Print the lines of the records from the line containing "yellow line: moved 4 px up" through the line containing "blue ellipse: moved 2 px left, 7 px up", both included, copying them exactly and leaving out the pictures.
———
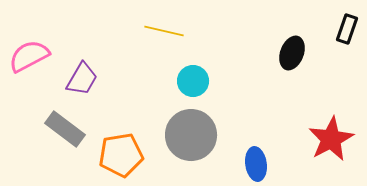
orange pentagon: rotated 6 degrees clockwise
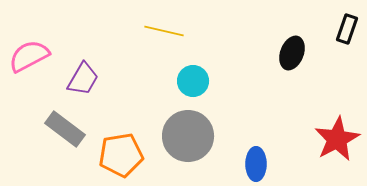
purple trapezoid: moved 1 px right
gray circle: moved 3 px left, 1 px down
red star: moved 6 px right
blue ellipse: rotated 8 degrees clockwise
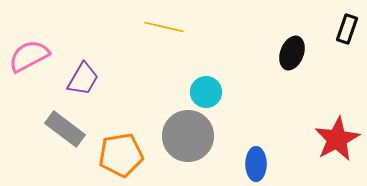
yellow line: moved 4 px up
cyan circle: moved 13 px right, 11 px down
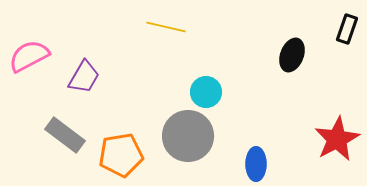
yellow line: moved 2 px right
black ellipse: moved 2 px down
purple trapezoid: moved 1 px right, 2 px up
gray rectangle: moved 6 px down
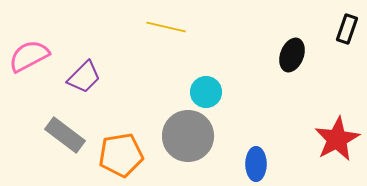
purple trapezoid: rotated 15 degrees clockwise
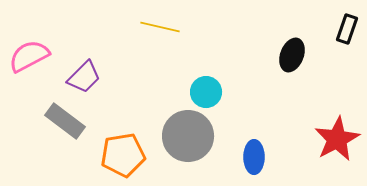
yellow line: moved 6 px left
gray rectangle: moved 14 px up
orange pentagon: moved 2 px right
blue ellipse: moved 2 px left, 7 px up
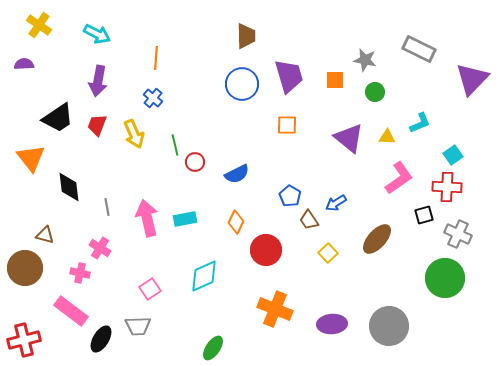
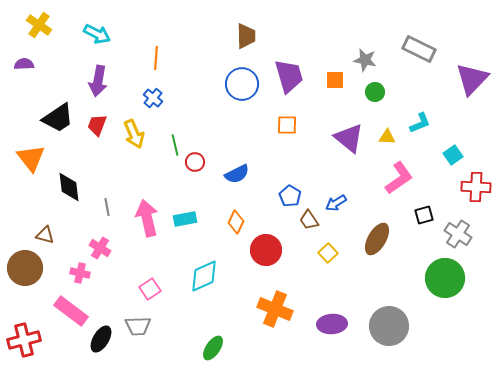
red cross at (447, 187): moved 29 px right
gray cross at (458, 234): rotated 8 degrees clockwise
brown ellipse at (377, 239): rotated 12 degrees counterclockwise
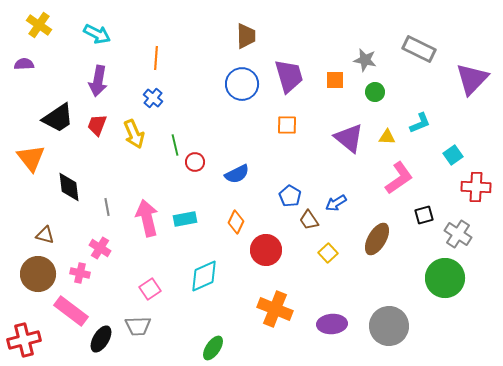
brown circle at (25, 268): moved 13 px right, 6 px down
———
Reply to the task —
yellow line: moved 4 px up
cyan circle: moved 13 px right, 11 px down
yellow line: moved 2 px right
black ellipse: moved 2 px down
purple trapezoid: moved 1 px right, 2 px up
gray rectangle: moved 6 px down
purple trapezoid: rotated 15 degrees clockwise
yellow line: moved 6 px left
gray rectangle: moved 14 px up
orange pentagon: moved 2 px right
blue ellipse: moved 2 px left, 7 px up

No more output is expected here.